## DATA EXCERPTS
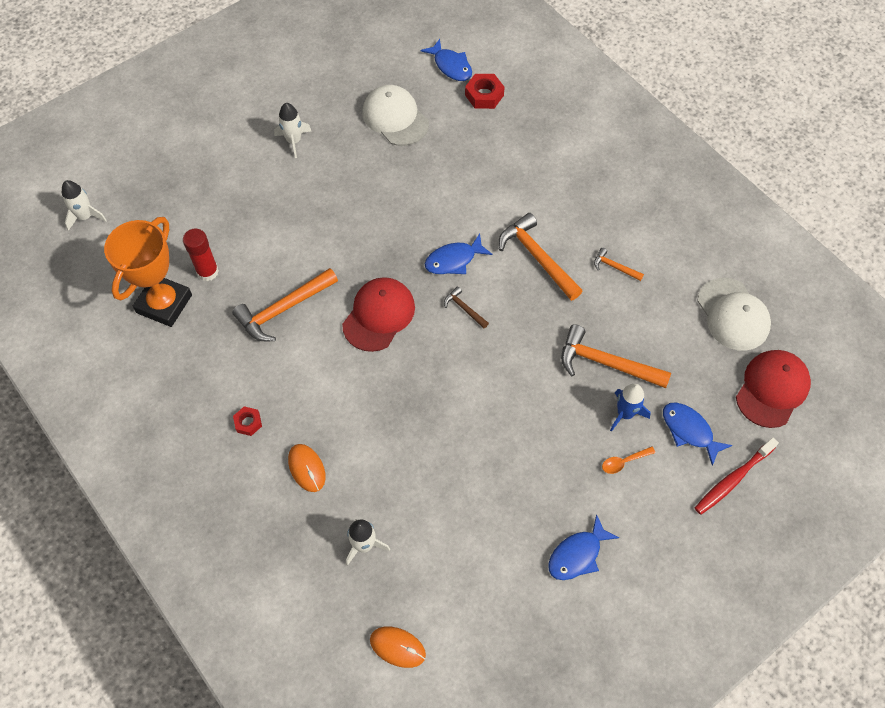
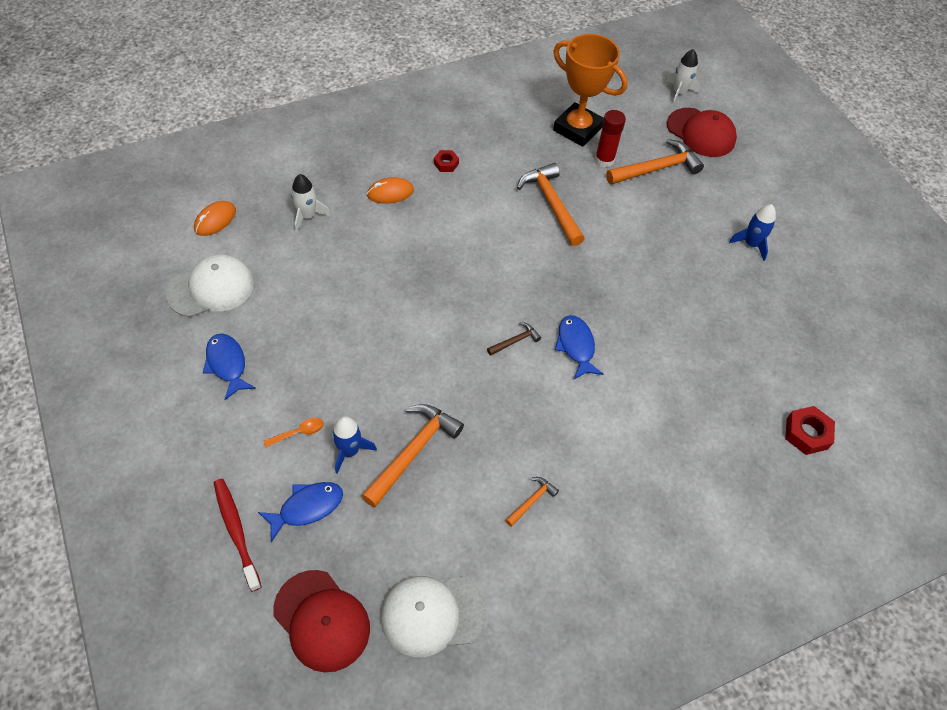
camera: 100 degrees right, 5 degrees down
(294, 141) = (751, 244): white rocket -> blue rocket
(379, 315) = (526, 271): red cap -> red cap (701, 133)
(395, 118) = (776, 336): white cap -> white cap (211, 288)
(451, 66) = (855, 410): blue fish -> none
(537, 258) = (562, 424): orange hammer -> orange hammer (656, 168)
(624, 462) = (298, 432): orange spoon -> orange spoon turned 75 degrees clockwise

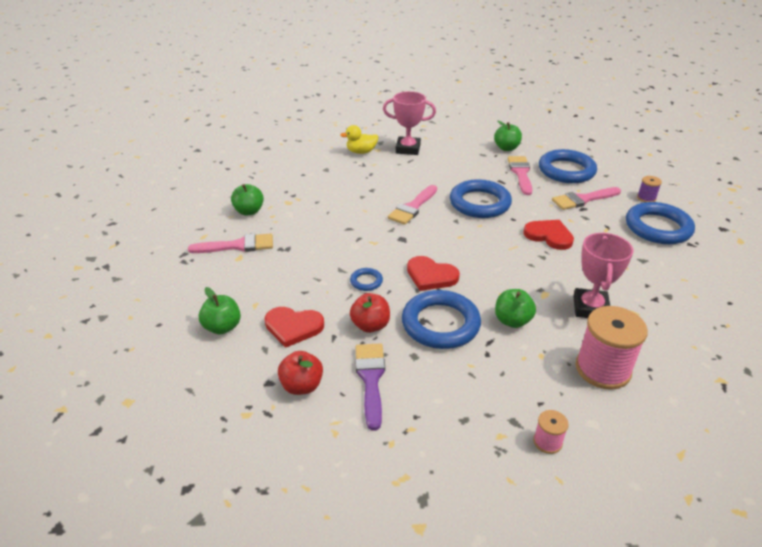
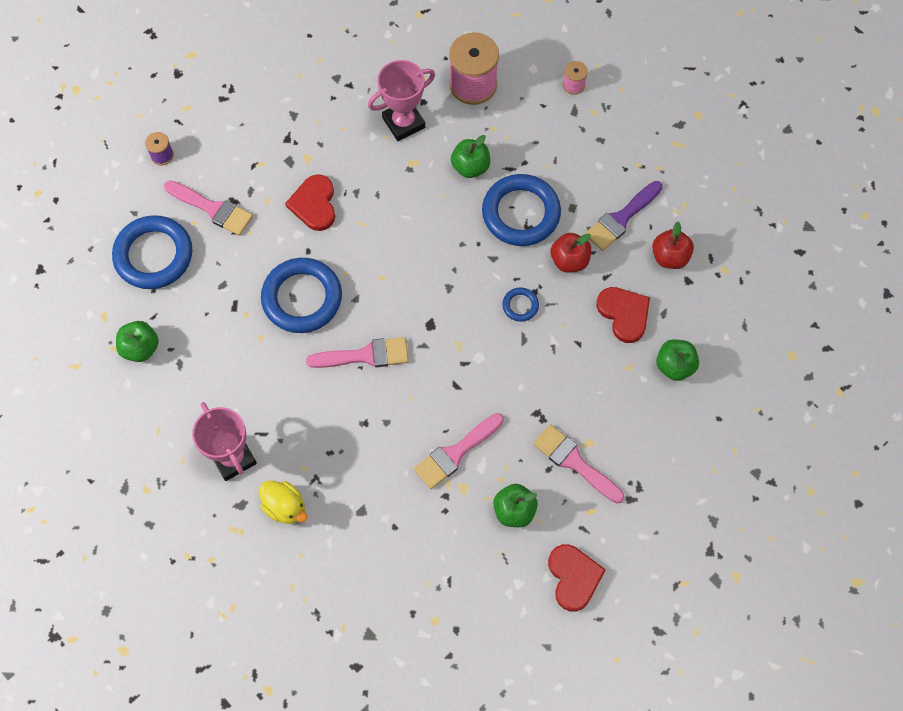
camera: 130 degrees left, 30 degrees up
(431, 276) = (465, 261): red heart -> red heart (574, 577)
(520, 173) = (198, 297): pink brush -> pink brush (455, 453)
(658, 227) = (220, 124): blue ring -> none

## EXERCISE OBJECTIVE
Give the number of lines in the material above where the word "none" appears, without any other words.

## RESULT OF THE TASK
2